--- Your objective ---
Start at the first line below and write out everything verbatim except the pictures.

--- Dataset content ---
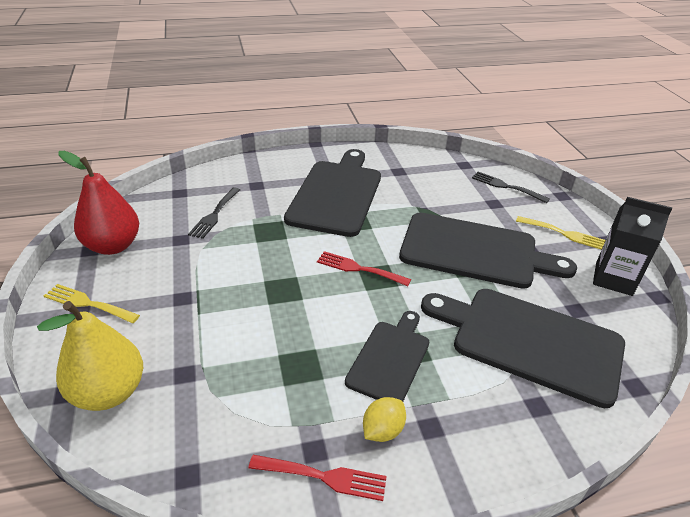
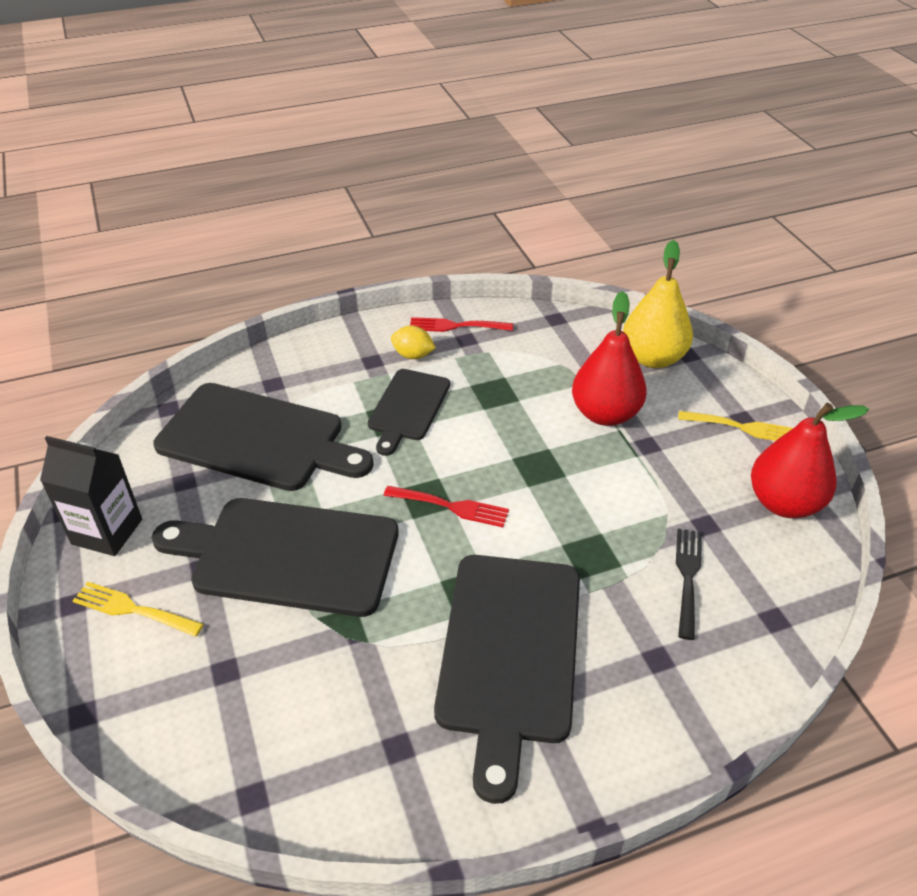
camera: 175 degrees right, 5 degrees up
(201, 330) = (605, 414): none -> red pear
(382, 430) = (413, 355): yellow lemon -> yellow lemon turned 75 degrees clockwise
(506, 187) = (184, 726): black fork -> none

--- Task solution ---
camera: 175 degrees right, 5 degrees up
(201, 330) = (605, 414): none -> red pear
(382, 430) = (413, 355): yellow lemon -> yellow lemon turned 75 degrees clockwise
(506, 187) = (184, 726): black fork -> none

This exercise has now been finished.